(Some rows)
--*--

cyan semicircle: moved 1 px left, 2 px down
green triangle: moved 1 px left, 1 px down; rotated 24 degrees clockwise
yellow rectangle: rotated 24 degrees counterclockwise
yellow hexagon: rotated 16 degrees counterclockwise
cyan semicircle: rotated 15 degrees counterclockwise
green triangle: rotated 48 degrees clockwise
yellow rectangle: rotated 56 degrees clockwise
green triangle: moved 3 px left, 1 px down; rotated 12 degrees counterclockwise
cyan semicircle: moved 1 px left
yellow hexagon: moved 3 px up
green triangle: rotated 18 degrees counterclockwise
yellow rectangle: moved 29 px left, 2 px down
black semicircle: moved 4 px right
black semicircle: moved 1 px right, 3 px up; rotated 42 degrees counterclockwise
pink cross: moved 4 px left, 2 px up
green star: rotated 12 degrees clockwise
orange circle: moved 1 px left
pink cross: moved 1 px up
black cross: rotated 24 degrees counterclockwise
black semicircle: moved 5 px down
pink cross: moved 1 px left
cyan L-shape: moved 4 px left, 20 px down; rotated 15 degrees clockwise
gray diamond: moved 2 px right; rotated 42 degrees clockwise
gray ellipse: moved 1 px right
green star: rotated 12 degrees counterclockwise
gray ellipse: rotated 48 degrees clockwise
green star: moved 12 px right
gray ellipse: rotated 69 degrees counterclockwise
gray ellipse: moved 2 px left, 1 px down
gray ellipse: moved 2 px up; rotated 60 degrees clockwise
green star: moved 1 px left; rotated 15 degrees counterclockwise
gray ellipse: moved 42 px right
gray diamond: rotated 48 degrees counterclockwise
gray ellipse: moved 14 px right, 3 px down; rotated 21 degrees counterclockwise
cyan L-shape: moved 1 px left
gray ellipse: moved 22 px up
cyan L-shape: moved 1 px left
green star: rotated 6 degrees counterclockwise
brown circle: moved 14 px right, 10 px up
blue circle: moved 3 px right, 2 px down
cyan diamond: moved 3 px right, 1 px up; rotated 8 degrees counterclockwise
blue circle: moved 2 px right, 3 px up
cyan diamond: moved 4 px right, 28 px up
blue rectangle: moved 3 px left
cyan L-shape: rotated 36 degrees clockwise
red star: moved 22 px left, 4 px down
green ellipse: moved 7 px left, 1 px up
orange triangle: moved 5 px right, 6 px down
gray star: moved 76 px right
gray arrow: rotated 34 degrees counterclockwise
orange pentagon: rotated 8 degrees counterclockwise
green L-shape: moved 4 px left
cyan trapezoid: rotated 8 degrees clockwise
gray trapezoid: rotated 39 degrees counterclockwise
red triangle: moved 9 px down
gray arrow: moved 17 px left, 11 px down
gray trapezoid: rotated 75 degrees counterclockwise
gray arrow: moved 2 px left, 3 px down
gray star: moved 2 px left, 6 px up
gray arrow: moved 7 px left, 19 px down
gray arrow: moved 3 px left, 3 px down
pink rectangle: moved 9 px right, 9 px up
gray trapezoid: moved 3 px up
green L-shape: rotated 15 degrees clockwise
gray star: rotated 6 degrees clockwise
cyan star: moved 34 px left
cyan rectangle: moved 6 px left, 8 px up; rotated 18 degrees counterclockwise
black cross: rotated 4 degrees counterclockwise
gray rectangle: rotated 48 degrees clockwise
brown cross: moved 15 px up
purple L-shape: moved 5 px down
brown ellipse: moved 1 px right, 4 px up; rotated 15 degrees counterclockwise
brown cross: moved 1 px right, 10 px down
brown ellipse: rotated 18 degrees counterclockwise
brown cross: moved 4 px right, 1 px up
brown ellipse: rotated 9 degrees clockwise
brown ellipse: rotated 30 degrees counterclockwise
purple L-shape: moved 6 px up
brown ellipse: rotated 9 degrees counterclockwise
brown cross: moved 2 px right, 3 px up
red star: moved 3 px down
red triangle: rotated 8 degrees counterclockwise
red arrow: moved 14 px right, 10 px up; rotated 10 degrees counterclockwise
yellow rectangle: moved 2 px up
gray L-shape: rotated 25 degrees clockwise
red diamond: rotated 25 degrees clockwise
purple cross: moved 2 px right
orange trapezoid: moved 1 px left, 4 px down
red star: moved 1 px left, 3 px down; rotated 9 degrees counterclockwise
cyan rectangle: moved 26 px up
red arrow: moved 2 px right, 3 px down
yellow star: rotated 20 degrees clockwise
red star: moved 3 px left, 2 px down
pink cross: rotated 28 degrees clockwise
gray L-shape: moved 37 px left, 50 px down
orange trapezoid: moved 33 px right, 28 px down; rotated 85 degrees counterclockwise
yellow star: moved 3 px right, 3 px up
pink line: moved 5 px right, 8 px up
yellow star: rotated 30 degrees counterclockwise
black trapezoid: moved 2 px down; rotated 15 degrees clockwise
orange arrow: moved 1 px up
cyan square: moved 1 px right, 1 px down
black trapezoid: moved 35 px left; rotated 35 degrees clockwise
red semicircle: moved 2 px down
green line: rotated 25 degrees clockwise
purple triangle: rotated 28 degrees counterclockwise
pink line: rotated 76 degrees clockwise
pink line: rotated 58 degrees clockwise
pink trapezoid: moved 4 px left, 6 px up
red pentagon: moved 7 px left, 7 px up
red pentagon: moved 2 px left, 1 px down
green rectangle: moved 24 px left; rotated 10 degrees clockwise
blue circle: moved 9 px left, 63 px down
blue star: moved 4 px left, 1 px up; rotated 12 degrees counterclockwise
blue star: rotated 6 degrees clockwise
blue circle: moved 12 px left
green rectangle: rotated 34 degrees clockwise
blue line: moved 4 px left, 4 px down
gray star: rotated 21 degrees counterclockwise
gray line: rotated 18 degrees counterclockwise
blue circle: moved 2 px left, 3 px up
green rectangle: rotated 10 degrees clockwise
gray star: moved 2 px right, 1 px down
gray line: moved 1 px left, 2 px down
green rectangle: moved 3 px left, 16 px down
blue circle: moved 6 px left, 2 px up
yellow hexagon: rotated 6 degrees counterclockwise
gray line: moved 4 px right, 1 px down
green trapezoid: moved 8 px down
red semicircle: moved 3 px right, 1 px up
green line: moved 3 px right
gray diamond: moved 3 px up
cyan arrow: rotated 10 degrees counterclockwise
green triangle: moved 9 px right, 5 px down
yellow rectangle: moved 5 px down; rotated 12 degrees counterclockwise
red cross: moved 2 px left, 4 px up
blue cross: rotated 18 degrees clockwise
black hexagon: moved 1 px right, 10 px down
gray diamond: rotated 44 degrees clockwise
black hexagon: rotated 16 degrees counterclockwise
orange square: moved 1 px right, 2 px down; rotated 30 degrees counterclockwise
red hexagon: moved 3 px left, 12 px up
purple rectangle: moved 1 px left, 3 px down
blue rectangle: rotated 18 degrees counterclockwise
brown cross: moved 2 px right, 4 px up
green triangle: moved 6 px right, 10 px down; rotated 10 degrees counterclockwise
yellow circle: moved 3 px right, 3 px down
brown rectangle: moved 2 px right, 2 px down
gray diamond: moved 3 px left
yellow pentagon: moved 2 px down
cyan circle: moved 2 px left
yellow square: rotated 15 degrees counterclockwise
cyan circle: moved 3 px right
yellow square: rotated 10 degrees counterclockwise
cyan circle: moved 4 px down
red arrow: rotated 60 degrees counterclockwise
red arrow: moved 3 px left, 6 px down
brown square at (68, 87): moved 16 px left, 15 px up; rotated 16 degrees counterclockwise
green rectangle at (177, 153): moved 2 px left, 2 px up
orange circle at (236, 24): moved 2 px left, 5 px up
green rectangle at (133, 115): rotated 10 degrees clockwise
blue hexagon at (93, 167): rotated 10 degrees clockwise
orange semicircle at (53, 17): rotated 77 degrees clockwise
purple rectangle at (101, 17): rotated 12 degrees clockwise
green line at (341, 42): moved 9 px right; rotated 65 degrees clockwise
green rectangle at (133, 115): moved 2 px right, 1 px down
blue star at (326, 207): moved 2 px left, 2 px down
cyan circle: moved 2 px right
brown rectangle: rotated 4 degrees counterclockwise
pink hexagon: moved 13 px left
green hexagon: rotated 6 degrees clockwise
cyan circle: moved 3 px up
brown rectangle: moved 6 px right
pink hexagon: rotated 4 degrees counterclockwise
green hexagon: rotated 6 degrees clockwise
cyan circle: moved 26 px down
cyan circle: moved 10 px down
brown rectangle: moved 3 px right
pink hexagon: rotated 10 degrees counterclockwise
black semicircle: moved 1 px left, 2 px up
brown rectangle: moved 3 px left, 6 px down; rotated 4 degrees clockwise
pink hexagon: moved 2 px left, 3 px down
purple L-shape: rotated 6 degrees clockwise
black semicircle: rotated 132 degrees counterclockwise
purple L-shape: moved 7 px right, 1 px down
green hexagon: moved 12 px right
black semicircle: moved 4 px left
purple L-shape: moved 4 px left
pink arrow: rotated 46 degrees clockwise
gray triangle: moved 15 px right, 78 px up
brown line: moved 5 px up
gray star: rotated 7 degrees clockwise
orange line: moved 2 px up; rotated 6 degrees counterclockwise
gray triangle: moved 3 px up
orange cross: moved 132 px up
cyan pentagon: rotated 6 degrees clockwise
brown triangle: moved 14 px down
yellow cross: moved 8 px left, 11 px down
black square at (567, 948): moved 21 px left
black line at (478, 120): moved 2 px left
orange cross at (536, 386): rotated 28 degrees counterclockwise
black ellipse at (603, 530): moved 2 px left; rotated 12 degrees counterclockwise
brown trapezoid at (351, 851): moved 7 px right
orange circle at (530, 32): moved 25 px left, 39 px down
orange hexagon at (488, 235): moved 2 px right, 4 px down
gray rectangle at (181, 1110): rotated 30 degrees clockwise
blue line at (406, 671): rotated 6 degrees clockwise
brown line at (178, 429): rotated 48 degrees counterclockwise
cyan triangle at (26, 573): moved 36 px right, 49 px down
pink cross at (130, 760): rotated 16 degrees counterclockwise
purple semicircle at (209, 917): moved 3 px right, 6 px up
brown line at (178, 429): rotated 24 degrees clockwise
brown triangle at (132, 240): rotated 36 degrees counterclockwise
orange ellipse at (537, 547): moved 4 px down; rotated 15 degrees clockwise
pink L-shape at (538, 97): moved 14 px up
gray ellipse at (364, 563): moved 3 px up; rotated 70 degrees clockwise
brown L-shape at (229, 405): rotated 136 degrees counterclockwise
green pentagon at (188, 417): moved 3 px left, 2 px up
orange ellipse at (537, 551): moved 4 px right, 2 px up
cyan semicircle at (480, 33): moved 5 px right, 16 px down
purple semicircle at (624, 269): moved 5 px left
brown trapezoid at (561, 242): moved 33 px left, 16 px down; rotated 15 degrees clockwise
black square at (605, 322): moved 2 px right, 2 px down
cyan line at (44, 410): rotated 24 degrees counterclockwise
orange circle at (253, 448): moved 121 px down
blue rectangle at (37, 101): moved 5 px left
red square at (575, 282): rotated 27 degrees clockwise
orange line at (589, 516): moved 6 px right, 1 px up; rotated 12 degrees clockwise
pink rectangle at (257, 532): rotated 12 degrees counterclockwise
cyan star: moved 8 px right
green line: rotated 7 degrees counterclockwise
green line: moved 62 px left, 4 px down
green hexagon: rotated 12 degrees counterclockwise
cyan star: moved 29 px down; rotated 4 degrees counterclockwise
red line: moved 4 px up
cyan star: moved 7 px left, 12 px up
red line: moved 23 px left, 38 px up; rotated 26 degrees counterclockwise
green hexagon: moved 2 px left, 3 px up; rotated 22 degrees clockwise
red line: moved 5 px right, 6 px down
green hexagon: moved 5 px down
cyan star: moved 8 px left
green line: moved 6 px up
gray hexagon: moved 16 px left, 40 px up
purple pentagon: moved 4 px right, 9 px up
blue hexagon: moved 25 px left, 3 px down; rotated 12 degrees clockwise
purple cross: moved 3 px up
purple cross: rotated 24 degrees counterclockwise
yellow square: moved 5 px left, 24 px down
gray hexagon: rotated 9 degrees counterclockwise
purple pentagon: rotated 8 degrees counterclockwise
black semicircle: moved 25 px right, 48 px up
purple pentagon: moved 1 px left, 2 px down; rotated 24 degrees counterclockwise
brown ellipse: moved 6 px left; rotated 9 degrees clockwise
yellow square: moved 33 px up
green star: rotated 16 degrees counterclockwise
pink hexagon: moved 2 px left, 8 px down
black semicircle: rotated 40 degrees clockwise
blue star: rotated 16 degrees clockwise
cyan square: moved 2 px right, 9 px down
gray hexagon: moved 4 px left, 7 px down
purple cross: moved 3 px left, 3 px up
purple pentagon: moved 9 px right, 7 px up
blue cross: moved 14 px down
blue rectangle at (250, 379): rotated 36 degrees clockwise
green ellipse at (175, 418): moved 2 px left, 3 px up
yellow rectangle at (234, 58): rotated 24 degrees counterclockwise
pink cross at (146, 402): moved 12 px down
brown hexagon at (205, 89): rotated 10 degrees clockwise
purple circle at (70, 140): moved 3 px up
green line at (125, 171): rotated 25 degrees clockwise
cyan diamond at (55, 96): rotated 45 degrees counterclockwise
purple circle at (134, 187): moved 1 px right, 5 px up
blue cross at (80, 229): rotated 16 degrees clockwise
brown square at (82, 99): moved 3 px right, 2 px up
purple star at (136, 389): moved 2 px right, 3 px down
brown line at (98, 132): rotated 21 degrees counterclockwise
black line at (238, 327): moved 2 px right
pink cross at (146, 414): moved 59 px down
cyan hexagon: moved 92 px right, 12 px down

--*--

• _PROBLEM TO WORK ON_
Pull out the stretch from the first row through the line that contains "pink cross: moved 1 px left", including both ends, and reproduce those lines verbatim.

• _RESULT OF THIS EXERCISE_
cyan semicircle: moved 1 px left, 2 px down
green triangle: moved 1 px left, 1 px down; rotated 24 degrees clockwise
yellow rectangle: rotated 24 degrees counterclockwise
yellow hexagon: rotated 16 degrees counterclockwise
cyan semicircle: rotated 15 degrees counterclockwise
green triangle: rotated 48 degrees clockwise
yellow rectangle: rotated 56 degrees clockwise
green triangle: moved 3 px left, 1 px down; rotated 12 degrees counterclockwise
cyan semicircle: moved 1 px left
yellow hexagon: moved 3 px up
green triangle: rotated 18 degrees counterclockwise
yellow rectangle: moved 29 px left, 2 px down
black semicircle: moved 4 px right
black semicircle: moved 1 px right, 3 px up; rotated 42 degrees counterclockwise
pink cross: moved 4 px left, 2 px up
green star: rotated 12 degrees clockwise
orange circle: moved 1 px left
pink cross: moved 1 px up
black cross: rotated 24 degrees counterclockwise
black semicircle: moved 5 px down
pink cross: moved 1 px left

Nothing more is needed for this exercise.